EXERCISE — Nothing but the lines below from the one containing "(228, 578) = (241, 349): yellow" through the one containing "camera: 70 degrees left, 0 degrees up" should appear in the answer, exact and without pictures.

SOURCE MATERIAL —
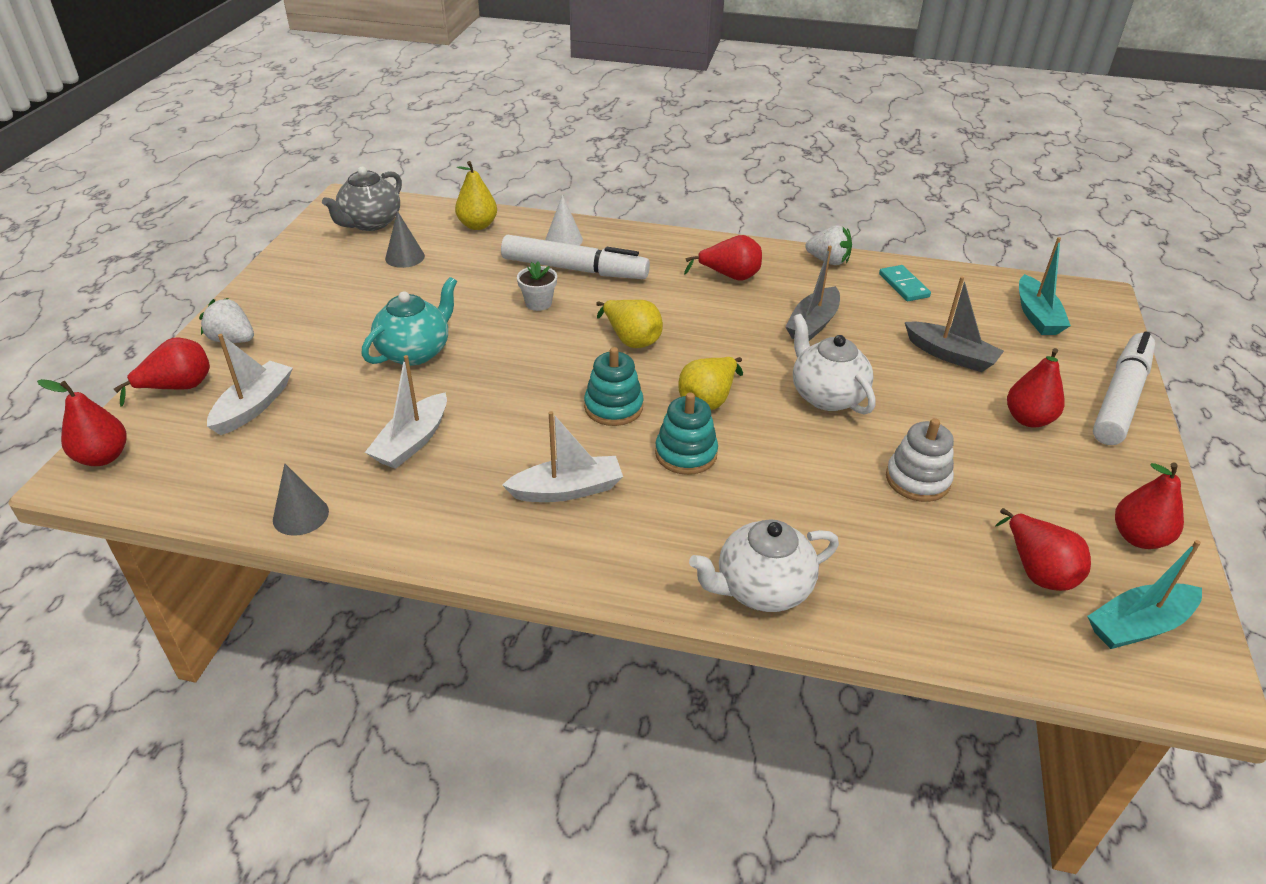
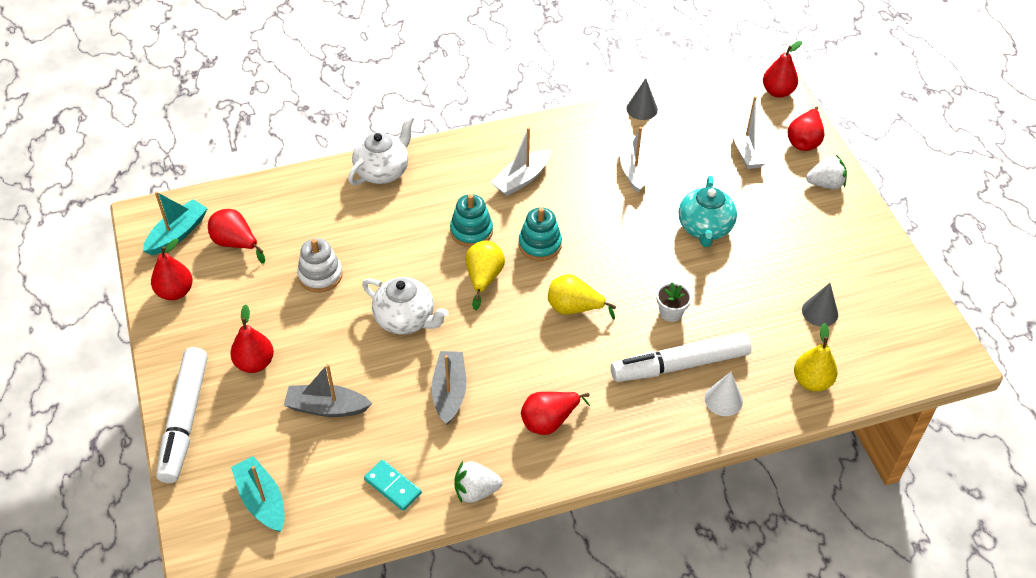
camera: 150 degrees right, 10 degrees up
(370, 223) = (896, 338): grey teapot -> none

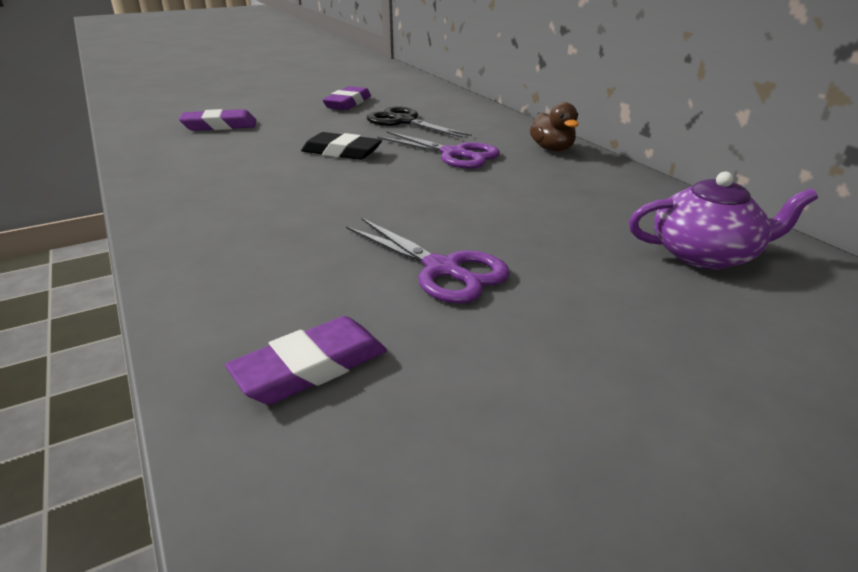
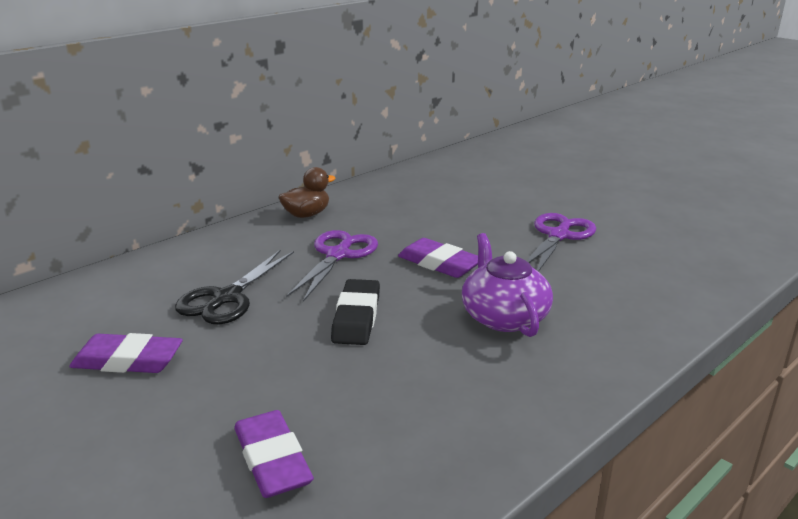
camera: 105 degrees left, 5 degrees down
(311, 367) = (688, 256): purple eraser -> purple eraser (439, 263)
(705, 254) = (475, 173): purple teapot -> purple teapot (504, 317)

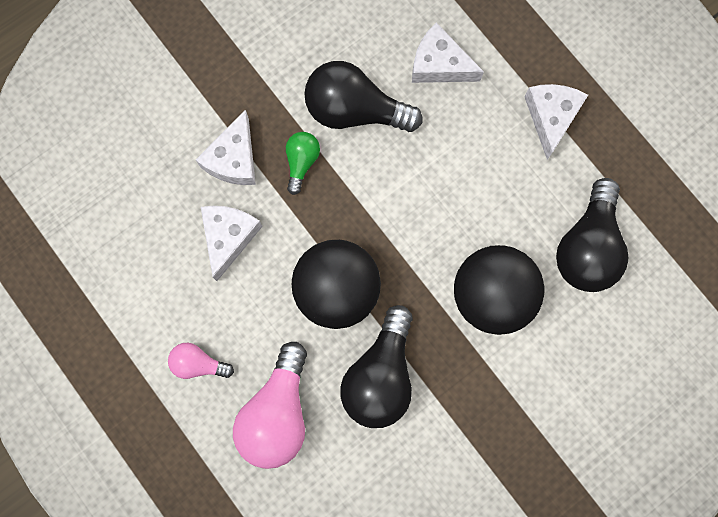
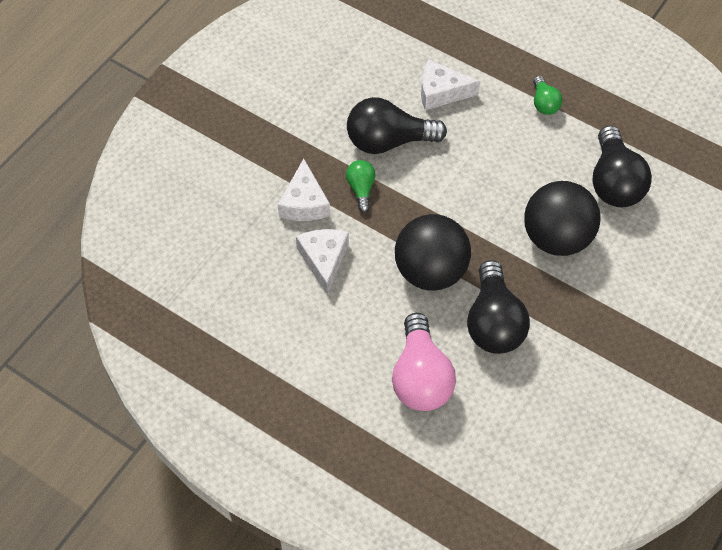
camera: 20 degrees left, 20 degrees down
(198, 363) = (337, 361): pink light bulb -> none
(551, 117) = (544, 103): white cheese -> green light bulb

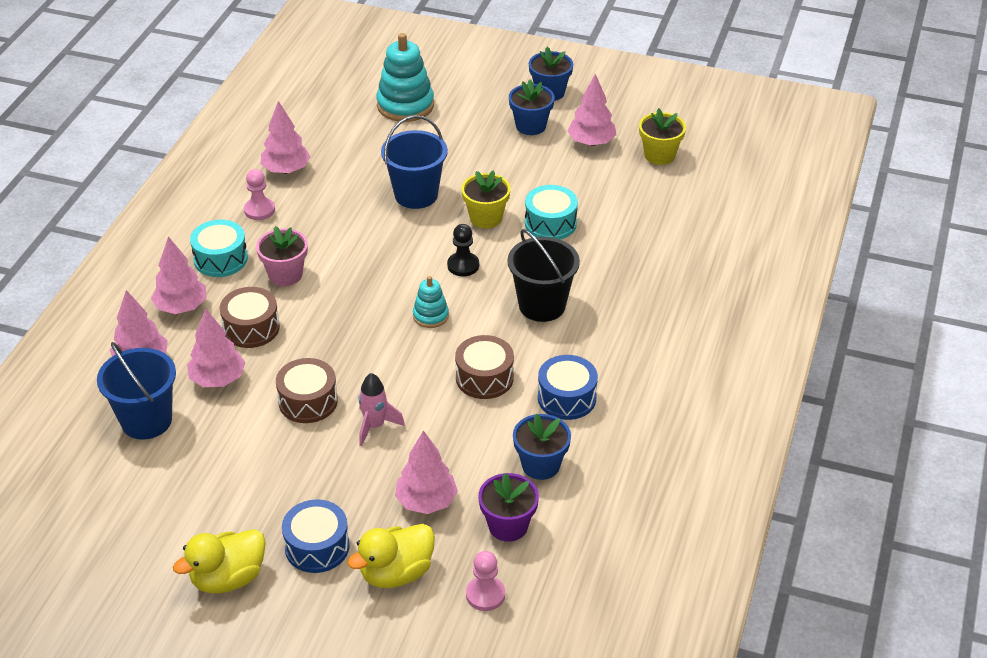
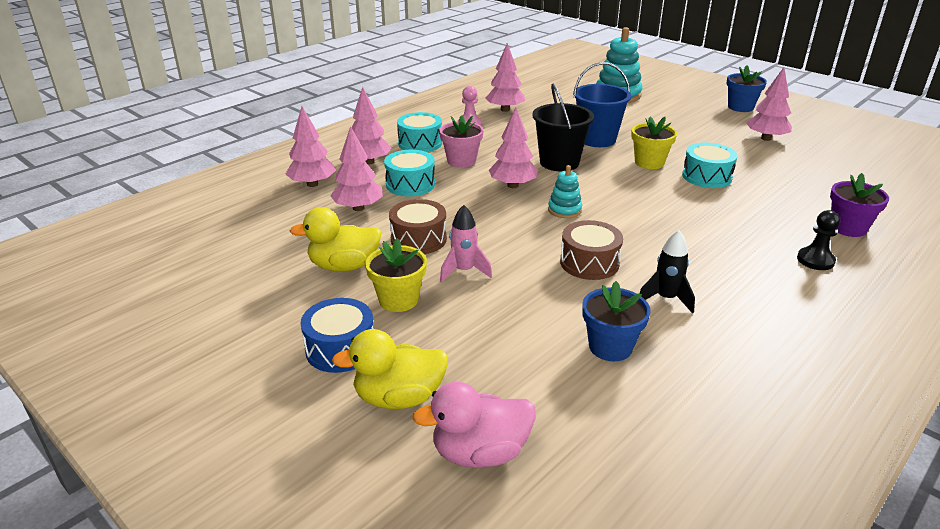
camera: 25 degrees right, 10 degrees down
(146, 420) = (281, 219): blue bucket -> none
(228, 578) = (241, 349): yellow duck -> yellow duck (344, 266)
(251, 328) = (410, 184): brown drum -> turquoise drum
(426, 501) = (472, 343): pink tree -> pink tree (513, 185)
(463, 265) = (613, 186): black pawn -> black pawn (815, 260)
(485, 594) = (480, 452): pink pawn -> pink duck
(508, 526) = (545, 391): purple flower pot -> purple flower pot (848, 228)
(531, 126) = (715, 121): blue flower pot -> none
(542, 305) = (673, 226): black bucket -> black bucket (559, 162)
(566, 398) = (666, 299): blue drum -> black rocket
(659, 155) = (829, 156): yellow flower pot -> yellow flower pot (398, 300)

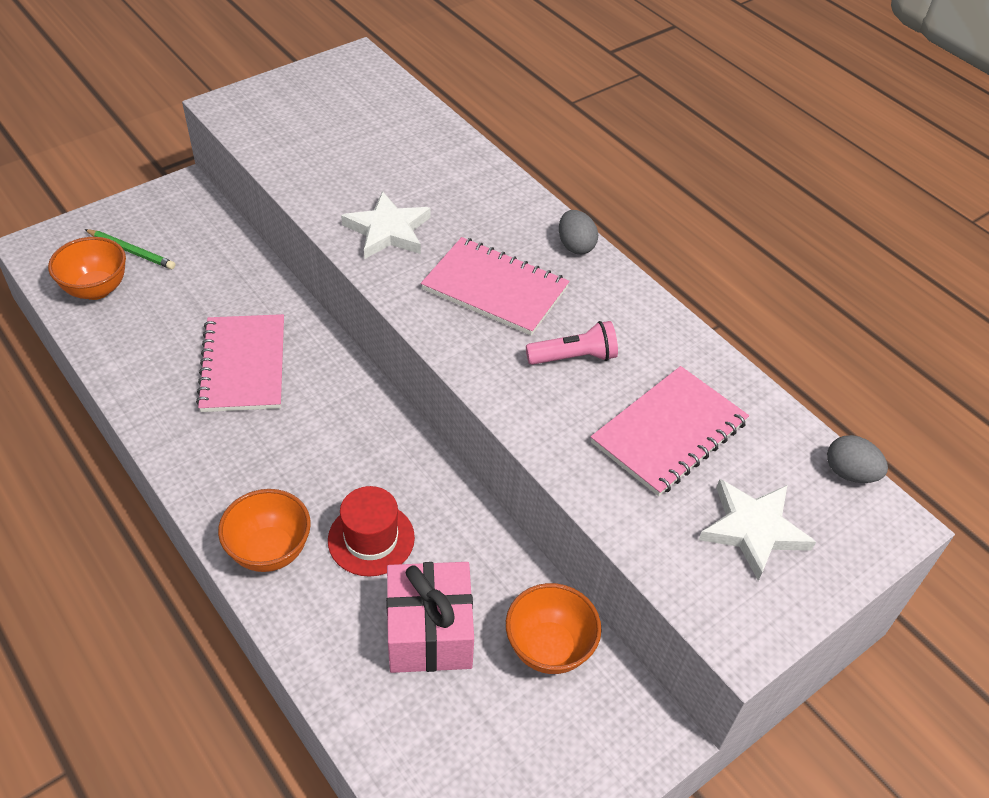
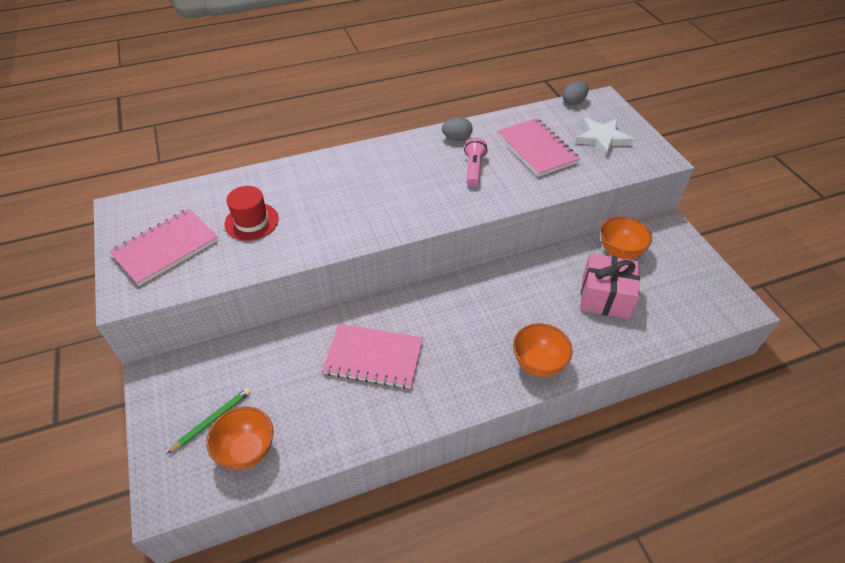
camera: 70 degrees left, 0 degrees up
(371, 539) = (538, 312): red hat -> red hat (251, 221)
(388, 230) = (330, 225): white star -> none
(495, 289) = (407, 188): pink notebook -> pink notebook (166, 248)
(575, 246) = (383, 148): grey egg -> grey egg (457, 138)

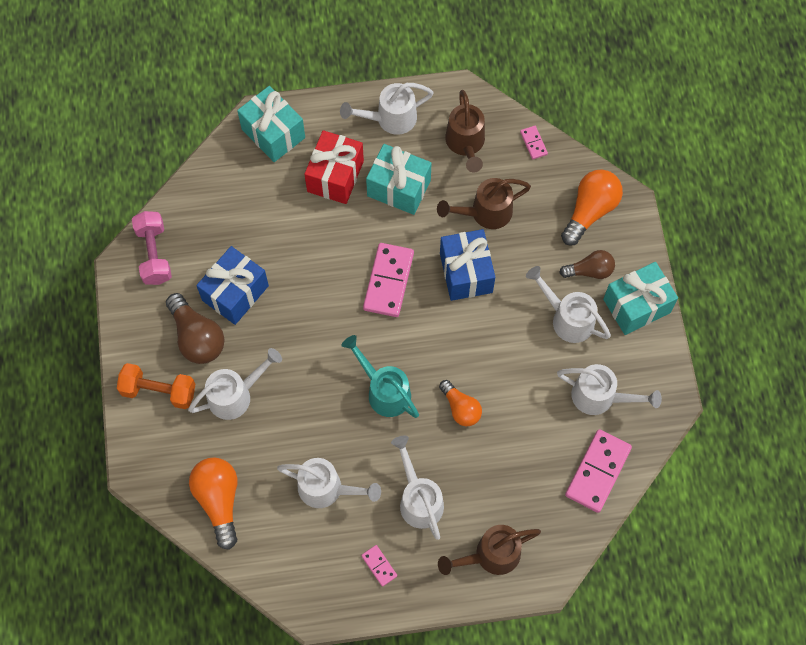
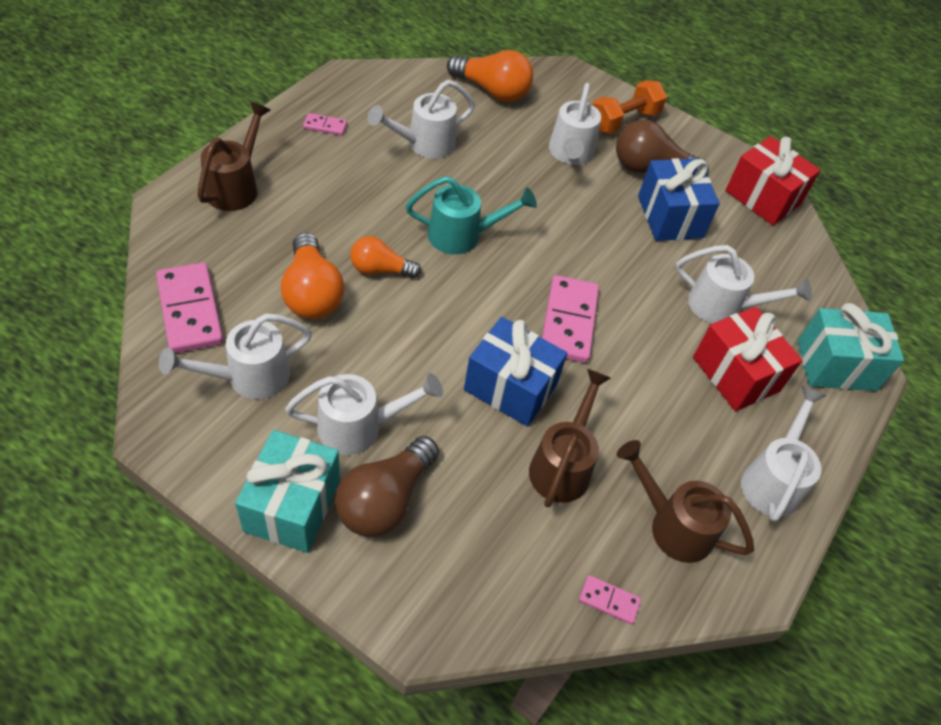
camera: 125 degrees right, 15 degrees down
(154, 254) = (762, 197): pink dumbbell -> red gift
(388, 281) = (569, 321): pink domino -> pink domino turned 45 degrees clockwise
(399, 188) = (671, 414): turquoise gift -> none
(419, 499) = (341, 183): white watering can -> white watering can (722, 306)
(589, 271) = (385, 500): brown light bulb -> brown light bulb, size x1.55
(590, 211) = (455, 574): orange light bulb -> orange light bulb (312, 293)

RESULT —
(228, 578) = (241, 349): yellow duck -> yellow duck (344, 266)
(251, 328) = (410, 184): brown drum -> turquoise drum
(426, 501) = (472, 343): pink tree -> pink tree (513, 185)
(463, 265) = (613, 186): black pawn -> black pawn (815, 260)
(485, 594) = (480, 452): pink pawn -> pink duck
(508, 526) = (545, 391): purple flower pot -> purple flower pot (848, 228)
(531, 126) = (715, 121): blue flower pot -> none
(542, 305) = (673, 226): black bucket -> black bucket (559, 162)
(566, 398) = (666, 299): blue drum -> black rocket
(659, 155) = (829, 156): yellow flower pot -> yellow flower pot (398, 300)

camera: 70 degrees left, 0 degrees up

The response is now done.